__WORK REQUIRED__.
In the data that follows, count each line holding the string "dispenser"; answer with the number only.

__RECORDS SHOWN__.
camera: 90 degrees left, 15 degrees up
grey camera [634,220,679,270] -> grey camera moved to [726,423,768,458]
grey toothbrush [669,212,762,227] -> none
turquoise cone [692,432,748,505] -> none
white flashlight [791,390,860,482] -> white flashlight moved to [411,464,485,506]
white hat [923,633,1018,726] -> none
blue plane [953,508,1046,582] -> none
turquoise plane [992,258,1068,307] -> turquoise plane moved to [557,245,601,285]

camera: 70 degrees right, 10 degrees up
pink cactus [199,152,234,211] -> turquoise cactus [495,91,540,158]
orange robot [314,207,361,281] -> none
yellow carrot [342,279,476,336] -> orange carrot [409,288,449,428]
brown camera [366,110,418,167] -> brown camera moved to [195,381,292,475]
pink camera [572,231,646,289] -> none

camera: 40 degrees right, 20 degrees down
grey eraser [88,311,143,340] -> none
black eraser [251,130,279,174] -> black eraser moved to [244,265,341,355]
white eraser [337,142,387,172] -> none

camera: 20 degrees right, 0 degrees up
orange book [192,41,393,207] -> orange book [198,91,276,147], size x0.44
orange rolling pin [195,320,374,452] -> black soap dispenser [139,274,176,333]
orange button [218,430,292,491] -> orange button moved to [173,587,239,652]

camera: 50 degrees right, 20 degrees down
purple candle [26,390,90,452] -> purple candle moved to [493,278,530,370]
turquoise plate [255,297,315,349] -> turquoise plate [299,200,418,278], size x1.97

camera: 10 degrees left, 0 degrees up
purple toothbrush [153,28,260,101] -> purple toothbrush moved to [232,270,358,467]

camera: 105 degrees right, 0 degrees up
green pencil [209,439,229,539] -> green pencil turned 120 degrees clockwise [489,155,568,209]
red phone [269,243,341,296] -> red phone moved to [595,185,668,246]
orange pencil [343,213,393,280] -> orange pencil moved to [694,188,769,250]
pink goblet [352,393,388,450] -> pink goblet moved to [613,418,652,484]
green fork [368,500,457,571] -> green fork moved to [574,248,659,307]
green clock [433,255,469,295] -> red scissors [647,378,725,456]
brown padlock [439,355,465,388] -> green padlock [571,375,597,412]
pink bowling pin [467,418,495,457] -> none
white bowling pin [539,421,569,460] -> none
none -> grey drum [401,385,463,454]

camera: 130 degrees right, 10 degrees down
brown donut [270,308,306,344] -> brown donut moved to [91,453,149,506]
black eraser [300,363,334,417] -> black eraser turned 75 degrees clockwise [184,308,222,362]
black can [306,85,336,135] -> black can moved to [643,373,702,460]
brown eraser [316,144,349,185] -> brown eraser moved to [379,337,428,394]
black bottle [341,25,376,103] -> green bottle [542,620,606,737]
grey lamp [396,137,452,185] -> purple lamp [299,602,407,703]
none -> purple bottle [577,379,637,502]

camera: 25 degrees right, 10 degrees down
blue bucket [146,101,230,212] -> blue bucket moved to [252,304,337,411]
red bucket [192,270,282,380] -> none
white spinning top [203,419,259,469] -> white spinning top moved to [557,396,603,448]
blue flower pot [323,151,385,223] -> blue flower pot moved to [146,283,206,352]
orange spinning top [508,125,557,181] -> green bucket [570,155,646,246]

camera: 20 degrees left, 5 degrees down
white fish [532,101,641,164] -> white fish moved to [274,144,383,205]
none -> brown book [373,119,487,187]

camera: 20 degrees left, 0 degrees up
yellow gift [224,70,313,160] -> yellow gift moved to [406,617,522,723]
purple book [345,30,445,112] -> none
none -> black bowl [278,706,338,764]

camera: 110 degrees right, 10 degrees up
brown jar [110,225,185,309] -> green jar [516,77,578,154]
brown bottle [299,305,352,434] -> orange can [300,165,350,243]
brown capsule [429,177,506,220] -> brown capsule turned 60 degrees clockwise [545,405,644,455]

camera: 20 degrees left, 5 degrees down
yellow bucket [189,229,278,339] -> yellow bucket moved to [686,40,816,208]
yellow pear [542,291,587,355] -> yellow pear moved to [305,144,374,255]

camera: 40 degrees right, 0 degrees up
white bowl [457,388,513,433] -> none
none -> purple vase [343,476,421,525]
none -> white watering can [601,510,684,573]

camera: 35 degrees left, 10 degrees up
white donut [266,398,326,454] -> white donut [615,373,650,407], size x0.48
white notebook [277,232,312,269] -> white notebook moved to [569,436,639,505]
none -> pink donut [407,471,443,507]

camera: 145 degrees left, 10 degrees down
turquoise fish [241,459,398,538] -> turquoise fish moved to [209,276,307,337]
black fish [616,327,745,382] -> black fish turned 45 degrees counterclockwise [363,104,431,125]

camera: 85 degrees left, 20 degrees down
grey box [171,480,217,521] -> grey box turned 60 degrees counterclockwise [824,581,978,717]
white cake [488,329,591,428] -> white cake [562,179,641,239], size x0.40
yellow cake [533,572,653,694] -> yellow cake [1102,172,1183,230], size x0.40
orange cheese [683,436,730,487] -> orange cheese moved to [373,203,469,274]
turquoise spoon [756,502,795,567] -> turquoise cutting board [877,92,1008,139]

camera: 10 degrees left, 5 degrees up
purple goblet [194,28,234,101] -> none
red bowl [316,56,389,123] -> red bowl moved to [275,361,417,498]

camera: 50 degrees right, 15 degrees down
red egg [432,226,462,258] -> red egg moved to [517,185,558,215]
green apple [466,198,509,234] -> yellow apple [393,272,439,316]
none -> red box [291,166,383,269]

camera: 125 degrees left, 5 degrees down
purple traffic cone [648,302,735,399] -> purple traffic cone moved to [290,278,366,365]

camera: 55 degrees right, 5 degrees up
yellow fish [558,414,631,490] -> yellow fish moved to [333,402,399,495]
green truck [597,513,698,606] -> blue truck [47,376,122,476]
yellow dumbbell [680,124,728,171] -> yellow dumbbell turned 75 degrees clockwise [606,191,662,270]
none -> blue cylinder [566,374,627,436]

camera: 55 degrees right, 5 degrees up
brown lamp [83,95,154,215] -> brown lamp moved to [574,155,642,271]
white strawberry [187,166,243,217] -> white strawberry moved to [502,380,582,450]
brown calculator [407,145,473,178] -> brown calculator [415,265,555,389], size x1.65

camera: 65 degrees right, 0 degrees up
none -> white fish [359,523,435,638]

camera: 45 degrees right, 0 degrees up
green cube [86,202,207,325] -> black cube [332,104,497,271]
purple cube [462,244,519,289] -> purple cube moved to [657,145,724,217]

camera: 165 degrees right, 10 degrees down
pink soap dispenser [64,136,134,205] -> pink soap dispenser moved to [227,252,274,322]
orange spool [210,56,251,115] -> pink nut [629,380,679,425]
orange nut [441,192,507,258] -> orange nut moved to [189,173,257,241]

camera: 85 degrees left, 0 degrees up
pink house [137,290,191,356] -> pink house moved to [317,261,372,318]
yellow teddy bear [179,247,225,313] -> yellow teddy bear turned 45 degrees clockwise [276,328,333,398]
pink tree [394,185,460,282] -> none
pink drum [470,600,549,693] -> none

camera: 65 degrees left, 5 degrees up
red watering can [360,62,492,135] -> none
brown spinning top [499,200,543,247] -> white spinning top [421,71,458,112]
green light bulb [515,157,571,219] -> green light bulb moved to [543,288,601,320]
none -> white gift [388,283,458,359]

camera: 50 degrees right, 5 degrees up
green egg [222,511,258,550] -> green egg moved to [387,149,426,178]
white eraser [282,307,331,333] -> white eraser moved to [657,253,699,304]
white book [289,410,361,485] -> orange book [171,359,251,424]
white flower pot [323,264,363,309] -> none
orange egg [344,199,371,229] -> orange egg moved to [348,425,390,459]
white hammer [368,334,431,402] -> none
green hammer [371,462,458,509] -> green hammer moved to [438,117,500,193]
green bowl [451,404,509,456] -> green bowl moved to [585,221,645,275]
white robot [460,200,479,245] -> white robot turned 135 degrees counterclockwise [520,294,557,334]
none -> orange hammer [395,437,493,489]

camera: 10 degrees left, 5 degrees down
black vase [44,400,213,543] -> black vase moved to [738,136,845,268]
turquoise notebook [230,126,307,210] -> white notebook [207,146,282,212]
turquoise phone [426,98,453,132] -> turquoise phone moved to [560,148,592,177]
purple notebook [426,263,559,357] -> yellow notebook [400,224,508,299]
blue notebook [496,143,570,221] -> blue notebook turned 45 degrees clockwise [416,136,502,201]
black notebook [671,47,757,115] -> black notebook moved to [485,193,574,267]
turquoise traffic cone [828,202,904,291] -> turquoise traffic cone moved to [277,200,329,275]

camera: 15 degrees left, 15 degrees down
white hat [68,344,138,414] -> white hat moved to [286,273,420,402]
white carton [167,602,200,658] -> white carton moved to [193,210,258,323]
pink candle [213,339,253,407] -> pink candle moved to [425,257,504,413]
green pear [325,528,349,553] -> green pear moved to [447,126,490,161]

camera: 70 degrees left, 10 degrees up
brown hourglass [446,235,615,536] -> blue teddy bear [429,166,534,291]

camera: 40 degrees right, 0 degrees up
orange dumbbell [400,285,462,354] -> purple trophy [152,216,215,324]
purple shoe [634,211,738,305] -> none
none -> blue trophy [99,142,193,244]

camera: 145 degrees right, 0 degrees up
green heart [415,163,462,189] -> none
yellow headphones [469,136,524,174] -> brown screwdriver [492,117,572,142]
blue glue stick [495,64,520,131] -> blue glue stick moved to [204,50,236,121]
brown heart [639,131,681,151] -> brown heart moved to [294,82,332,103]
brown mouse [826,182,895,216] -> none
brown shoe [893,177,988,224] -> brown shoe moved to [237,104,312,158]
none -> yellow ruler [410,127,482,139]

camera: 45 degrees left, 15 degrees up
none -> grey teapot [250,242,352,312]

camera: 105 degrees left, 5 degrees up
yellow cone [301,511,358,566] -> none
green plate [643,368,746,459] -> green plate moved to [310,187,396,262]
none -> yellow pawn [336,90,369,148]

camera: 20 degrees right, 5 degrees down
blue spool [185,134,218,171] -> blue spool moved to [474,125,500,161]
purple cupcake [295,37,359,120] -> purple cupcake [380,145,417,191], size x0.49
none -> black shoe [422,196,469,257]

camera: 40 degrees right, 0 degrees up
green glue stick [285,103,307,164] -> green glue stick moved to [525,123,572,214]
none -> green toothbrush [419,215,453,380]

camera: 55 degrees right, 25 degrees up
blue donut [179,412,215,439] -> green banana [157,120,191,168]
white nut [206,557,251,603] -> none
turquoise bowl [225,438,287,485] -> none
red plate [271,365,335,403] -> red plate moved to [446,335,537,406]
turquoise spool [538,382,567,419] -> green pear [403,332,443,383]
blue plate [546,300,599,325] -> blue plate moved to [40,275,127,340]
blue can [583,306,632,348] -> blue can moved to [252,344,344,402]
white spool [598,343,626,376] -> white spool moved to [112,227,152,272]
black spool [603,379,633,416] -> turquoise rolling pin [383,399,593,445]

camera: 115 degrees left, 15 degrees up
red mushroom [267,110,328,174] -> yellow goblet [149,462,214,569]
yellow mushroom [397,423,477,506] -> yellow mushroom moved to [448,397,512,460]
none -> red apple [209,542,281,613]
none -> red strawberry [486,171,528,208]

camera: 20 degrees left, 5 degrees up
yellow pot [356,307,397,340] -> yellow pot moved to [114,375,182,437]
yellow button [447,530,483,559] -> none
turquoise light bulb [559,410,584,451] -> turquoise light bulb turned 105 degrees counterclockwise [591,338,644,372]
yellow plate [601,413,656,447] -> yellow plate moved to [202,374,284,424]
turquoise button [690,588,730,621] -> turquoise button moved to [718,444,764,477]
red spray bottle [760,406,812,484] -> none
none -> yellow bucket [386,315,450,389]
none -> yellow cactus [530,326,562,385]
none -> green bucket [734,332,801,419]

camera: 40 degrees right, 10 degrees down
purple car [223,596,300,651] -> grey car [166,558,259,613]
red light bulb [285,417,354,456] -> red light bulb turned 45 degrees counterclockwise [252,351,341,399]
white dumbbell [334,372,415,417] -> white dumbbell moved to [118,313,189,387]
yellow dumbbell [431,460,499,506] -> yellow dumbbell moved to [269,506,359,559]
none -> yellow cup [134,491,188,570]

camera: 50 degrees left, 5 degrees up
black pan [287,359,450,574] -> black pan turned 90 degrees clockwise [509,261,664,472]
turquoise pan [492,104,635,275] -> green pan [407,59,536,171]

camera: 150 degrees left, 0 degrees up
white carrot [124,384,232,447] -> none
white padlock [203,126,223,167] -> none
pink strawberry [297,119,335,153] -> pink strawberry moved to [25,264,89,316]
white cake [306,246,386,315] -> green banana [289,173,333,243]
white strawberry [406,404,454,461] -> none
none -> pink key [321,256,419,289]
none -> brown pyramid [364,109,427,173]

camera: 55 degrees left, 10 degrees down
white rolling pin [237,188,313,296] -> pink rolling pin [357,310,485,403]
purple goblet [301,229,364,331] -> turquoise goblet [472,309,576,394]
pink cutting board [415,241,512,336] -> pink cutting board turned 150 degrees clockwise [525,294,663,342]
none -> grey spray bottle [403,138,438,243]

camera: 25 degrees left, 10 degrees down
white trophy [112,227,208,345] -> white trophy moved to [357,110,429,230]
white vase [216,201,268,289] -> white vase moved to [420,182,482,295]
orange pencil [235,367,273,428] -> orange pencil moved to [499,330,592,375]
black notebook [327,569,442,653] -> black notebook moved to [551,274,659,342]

__RESULT FOR THIS EXERCISE__.
2